What you will do
Omit the images. Copy each entry word for word.

Scene images with change listings
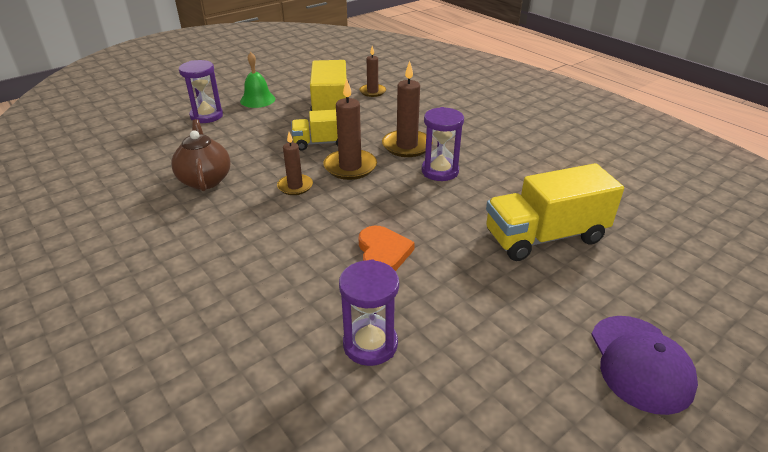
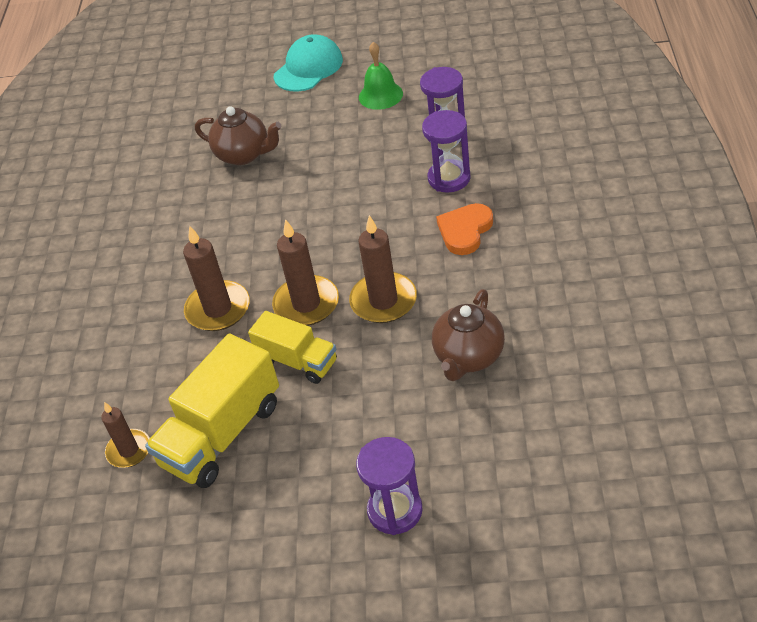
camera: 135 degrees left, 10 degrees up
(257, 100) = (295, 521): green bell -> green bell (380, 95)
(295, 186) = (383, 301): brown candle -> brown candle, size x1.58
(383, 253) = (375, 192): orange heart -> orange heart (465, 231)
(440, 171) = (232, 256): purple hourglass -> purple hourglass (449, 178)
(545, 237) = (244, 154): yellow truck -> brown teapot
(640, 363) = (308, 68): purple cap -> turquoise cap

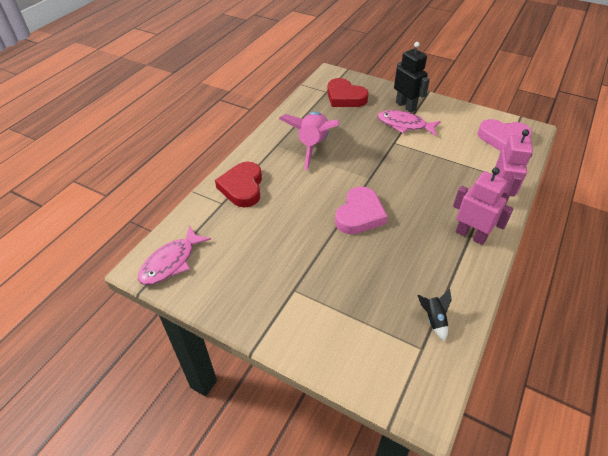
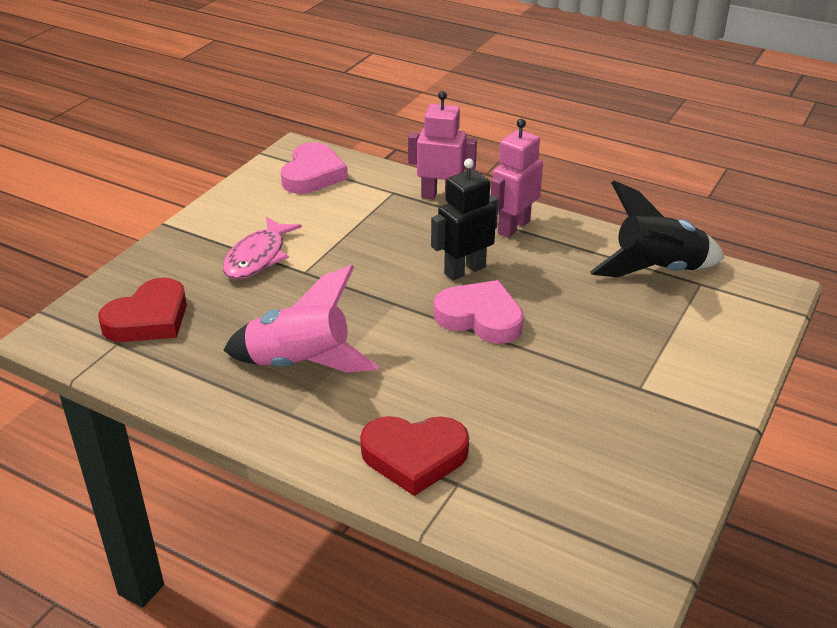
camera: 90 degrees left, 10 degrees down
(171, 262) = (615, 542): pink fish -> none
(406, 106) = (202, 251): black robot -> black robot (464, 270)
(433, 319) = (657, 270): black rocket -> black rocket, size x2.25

Problem solution
camera: 135 degrees left, 10 degrees up
(257, 100) = (295, 521): green bell -> green bell (380, 95)
(295, 186) = (383, 301): brown candle -> brown candle, size x1.58
(383, 253) = (375, 192): orange heart -> orange heart (465, 231)
(440, 171) = (232, 256): purple hourglass -> purple hourglass (449, 178)
(545, 237) = (244, 154): yellow truck -> brown teapot
(640, 363) = (308, 68): purple cap -> turquoise cap

camera: 90 degrees left, 10 degrees down
(171, 262) = (615, 542): pink fish -> none
(406, 106) = (202, 251): black robot -> black robot (464, 270)
(433, 319) = (657, 270): black rocket -> black rocket, size x2.25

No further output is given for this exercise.